(Before-and-after object lists)
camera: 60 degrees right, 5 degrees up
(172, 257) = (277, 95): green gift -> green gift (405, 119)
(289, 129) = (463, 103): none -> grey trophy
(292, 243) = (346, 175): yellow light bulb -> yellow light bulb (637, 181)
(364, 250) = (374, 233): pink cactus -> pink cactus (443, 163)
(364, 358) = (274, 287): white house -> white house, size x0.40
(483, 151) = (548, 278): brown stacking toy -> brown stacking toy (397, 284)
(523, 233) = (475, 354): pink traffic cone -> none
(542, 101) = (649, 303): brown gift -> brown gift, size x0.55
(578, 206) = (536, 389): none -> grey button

* * *

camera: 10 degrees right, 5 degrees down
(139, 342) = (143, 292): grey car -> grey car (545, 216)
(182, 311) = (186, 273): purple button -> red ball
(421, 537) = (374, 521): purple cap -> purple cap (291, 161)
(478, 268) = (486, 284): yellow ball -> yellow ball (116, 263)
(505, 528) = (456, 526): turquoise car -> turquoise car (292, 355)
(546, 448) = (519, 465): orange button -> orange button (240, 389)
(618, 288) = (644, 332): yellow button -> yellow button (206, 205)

(DESCRIPTION OF THE TASK): Return each line among the entries that holds the word "ball".

(TASK SOLUTION):
(182, 311) = (186, 273): purple button -> red ball
(478, 268) = (486, 284): yellow ball -> yellow ball (116, 263)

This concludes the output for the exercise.